Extract the first line through the line containing "(322, 135) = (341, 174): pink pan -> none" from the listing below, exactly as written.

= RECORDS SHOWN =
☆ ☆ ☆ ☆ ☆

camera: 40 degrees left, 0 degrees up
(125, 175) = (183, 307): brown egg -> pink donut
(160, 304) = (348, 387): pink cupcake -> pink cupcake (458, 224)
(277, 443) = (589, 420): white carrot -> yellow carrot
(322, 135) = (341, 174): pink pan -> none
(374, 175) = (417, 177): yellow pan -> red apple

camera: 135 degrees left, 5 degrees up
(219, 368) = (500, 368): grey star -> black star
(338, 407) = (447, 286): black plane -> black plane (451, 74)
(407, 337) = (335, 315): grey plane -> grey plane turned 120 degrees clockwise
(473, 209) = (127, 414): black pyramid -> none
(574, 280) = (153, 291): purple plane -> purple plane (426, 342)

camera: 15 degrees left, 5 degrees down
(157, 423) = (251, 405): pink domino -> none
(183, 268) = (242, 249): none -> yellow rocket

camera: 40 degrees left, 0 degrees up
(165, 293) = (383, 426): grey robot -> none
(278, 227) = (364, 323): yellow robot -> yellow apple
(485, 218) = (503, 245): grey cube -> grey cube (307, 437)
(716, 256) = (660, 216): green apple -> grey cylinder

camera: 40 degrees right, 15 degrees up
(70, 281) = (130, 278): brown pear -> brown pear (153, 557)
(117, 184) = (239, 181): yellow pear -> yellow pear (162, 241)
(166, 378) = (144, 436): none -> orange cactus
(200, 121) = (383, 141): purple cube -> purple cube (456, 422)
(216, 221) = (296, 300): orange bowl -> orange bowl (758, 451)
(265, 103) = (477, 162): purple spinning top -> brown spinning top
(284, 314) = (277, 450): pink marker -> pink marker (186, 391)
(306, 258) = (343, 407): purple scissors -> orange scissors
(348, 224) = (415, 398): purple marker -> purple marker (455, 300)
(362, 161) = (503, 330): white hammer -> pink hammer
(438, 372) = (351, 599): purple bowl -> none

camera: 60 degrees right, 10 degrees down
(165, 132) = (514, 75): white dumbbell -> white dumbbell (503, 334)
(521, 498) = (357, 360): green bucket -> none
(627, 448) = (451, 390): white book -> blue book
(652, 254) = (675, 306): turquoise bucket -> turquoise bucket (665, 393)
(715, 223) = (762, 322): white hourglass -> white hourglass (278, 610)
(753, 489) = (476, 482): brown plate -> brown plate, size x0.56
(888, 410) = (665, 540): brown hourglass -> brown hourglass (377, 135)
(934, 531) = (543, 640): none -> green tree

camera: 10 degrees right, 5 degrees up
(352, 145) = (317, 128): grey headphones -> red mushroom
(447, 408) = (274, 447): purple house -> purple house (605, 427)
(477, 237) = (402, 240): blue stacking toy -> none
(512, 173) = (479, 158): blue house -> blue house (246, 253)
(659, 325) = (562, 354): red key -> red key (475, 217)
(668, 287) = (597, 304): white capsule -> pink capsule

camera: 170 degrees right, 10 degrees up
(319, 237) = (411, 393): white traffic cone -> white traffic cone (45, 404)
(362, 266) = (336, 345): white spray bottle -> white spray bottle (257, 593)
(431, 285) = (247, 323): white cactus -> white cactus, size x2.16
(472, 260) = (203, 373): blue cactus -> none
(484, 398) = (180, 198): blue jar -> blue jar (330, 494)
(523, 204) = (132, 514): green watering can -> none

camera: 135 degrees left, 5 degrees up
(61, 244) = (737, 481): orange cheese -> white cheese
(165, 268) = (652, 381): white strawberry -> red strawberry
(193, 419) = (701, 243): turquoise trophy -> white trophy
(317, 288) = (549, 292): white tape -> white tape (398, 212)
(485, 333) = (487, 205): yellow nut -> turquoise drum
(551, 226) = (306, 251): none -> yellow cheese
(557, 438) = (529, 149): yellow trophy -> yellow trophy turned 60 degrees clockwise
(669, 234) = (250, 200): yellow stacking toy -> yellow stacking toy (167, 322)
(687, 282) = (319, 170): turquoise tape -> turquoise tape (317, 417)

☆ ☆ ☆ ☆ ☆

= RESPONSE AREA =
camera: 40 degrees left, 0 degrees up
(125, 175) = (183, 307): brown egg -> pink donut
(160, 304) = (348, 387): pink cupcake -> pink cupcake (458, 224)
(277, 443) = (589, 420): white carrot -> yellow carrot
(322, 135) = (341, 174): pink pan -> none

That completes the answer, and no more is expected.